[Stored items]
──────────────────────────────

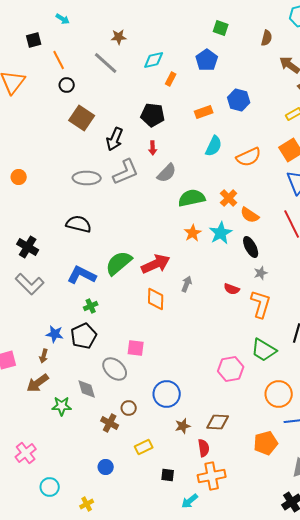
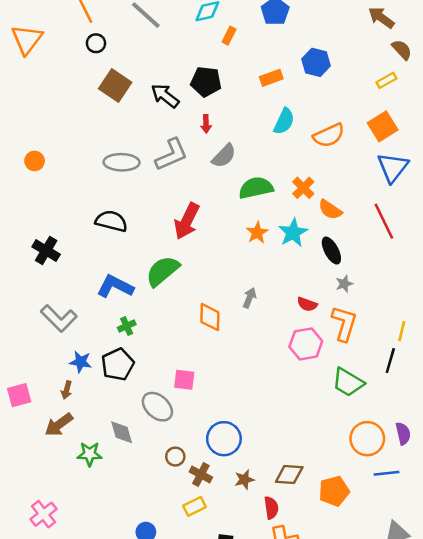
black arrow: (115, 139) -> (165, 96), moved, turned 105
red arrow: (156, 264) -> (187, 221), moved, turned 140
gray L-shape: (30, 284) -> (59, 318), moved
pink hexagon: (231, 369) -> (306, 344), moved
brown cross: (110, 423) -> (201, 474), moved
orange pentagon: (266, 443) -> (334, 491), moved

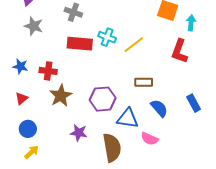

──────────────────────────────

## Your instructions
Please return every line of the records above that contains the word "turned".

## Task output
black arrow: (115, 139) -> (165, 96), moved, turned 105
red arrow: (156, 264) -> (187, 221), moved, turned 140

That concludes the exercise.